Start of Recorded information

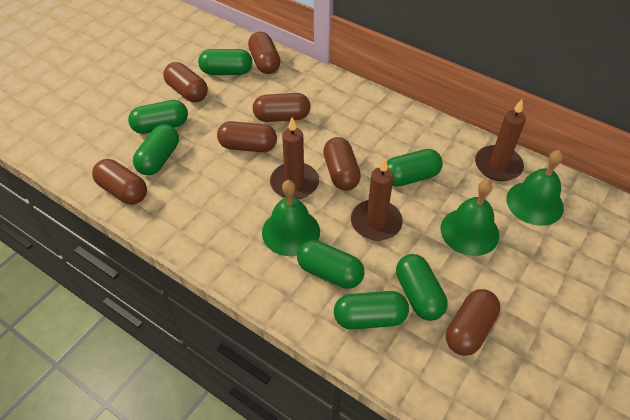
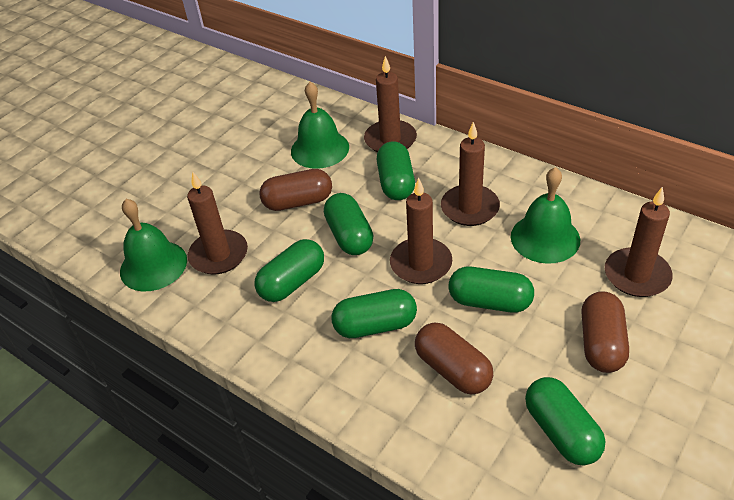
brown candle: 3 -> 5
brown capsule: 7 -> 3
green capsule: 7 -> 6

End of Recorded information

:: What you are asked to do ::
Write the listing out exactly, word for word, but omit the pictures.

:: Reply to the task ::
brown candle: 3 -> 5
brown capsule: 7 -> 3
green capsule: 7 -> 6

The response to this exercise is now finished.